§ WHAT YOU WILL DO
Quote the entries word for word. Omit the pictures.

§ MATERIAL PROVIDED
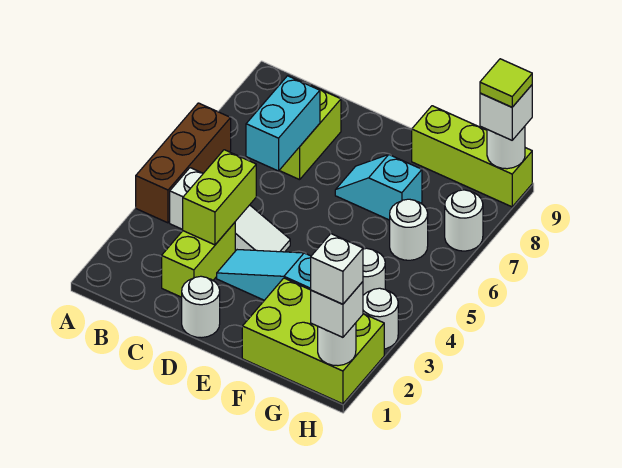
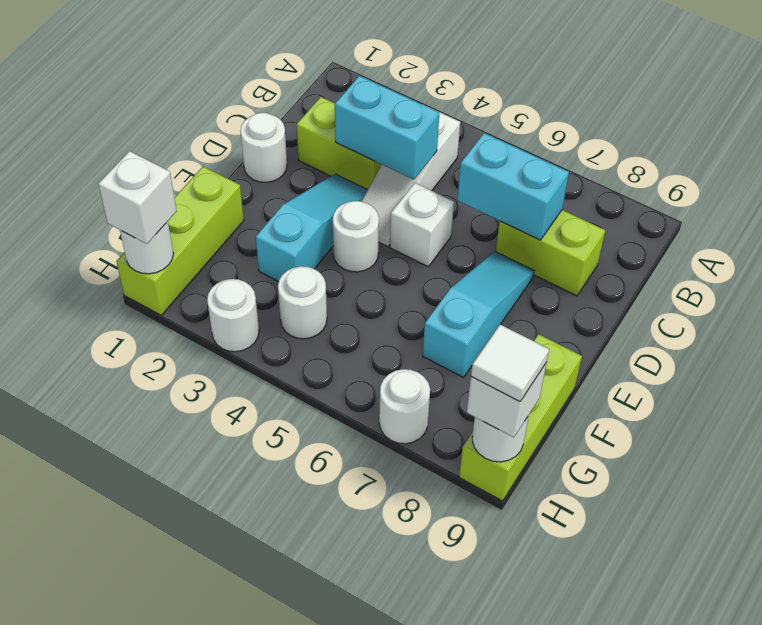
brown brick A4:A6 level 1 -> none
lime brick C3:C4 level 2 -> cyan brick C3:C4 level 2
cyan slope E7:F7 level 1 top F -> cyan slope D7:F7 level 1 top F
lime brick F1:H2 level 1 -> lime brick F1:H1 level 1
white round brick G6 level 1 -> white round brick E4 level 1
white brick H1 level 4 -> white brick D5 level 1
lime tile H9 level 4 -> white tile H9 level 4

§ WRITTEN SOLUTION
brown brick A4:A6 level 1 -> none
lime brick C3:C4 level 2 -> cyan brick C3:C4 level 2
cyan slope E7:F7 level 1 top F -> cyan slope D7:F7 level 1 top F
lime brick F1:H2 level 1 -> lime brick F1:H1 level 1
white round brick G6 level 1 -> white round brick E4 level 1
white brick H1 level 4 -> white brick D5 level 1
lime tile H9 level 4 -> white tile H9 level 4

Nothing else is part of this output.